EXERCISE> Return all the data below as it stands, minus the pictures.

[Difference listings]

<<<<

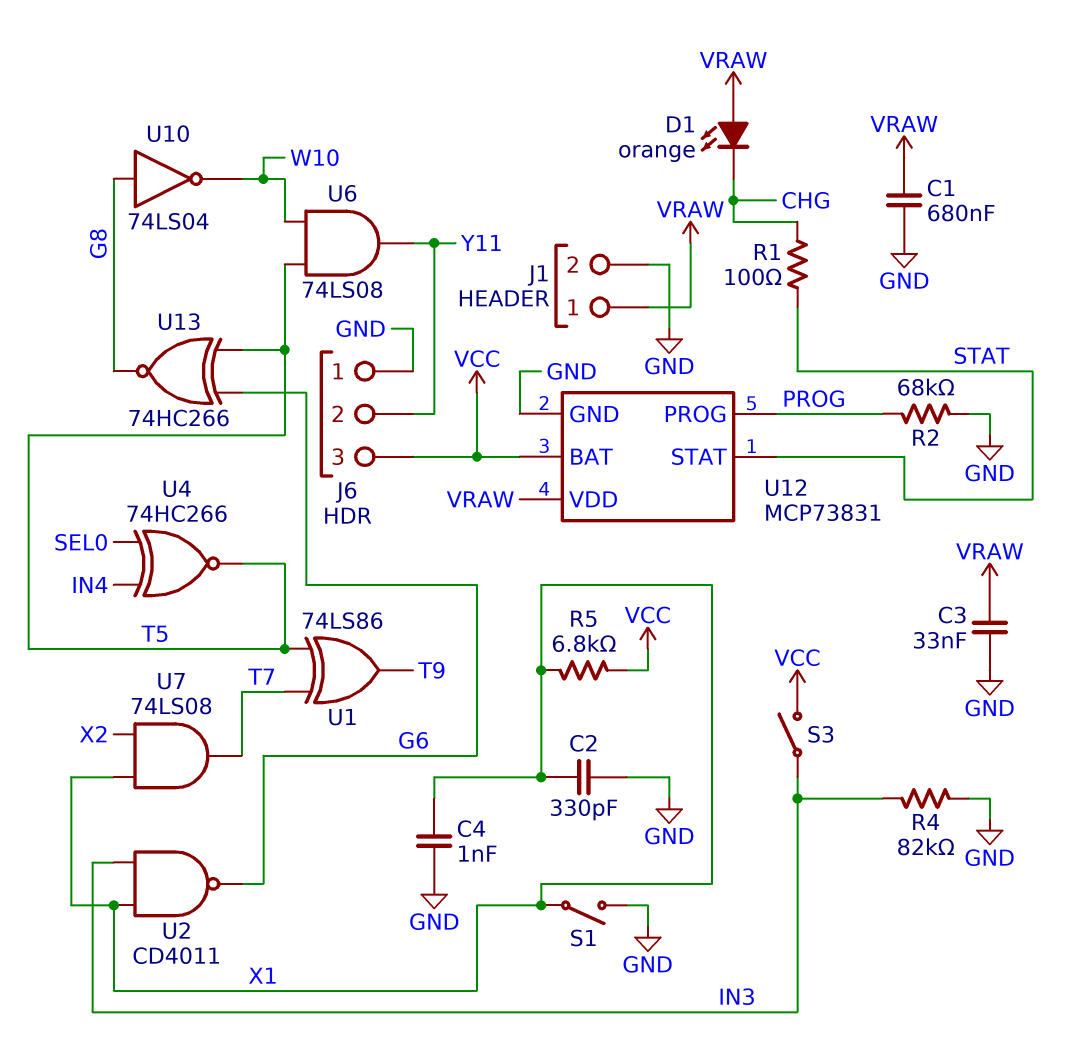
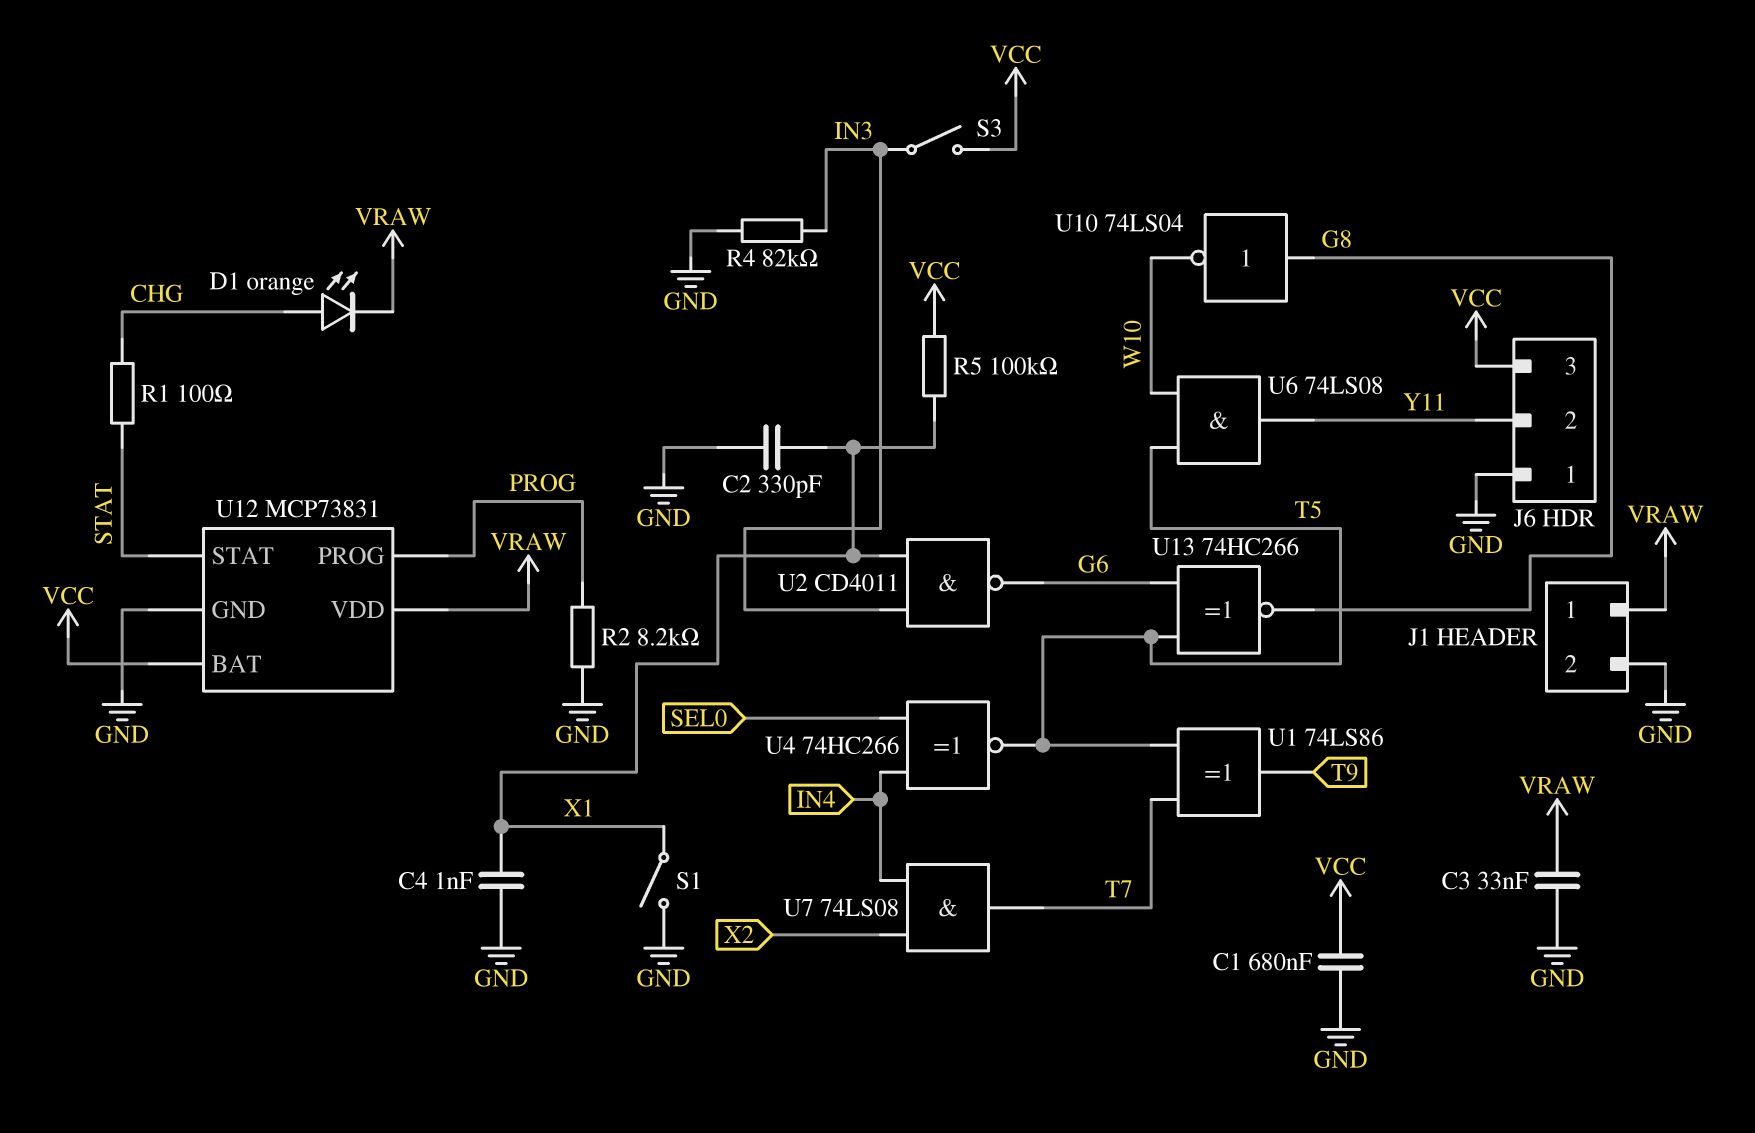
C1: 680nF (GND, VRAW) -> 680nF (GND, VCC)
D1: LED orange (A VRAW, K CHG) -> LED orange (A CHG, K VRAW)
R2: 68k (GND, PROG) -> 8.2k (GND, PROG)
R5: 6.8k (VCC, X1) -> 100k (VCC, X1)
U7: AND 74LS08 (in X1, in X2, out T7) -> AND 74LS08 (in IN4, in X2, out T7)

>>>>

ANSWER SECTION>
C1: 680nF (GND, VRAW) -> 680nF (GND, VCC)
D1: LED orange (A VRAW, K CHG) -> LED orange (A CHG, K VRAW)
R2: 68k (GND, PROG) -> 8.2k (GND, PROG)
R5: 6.8k (VCC, X1) -> 100k (VCC, X1)
U7: AND 74LS08 (in X1, in X2, out T7) -> AND 74LS08 (in IN4, in X2, out T7)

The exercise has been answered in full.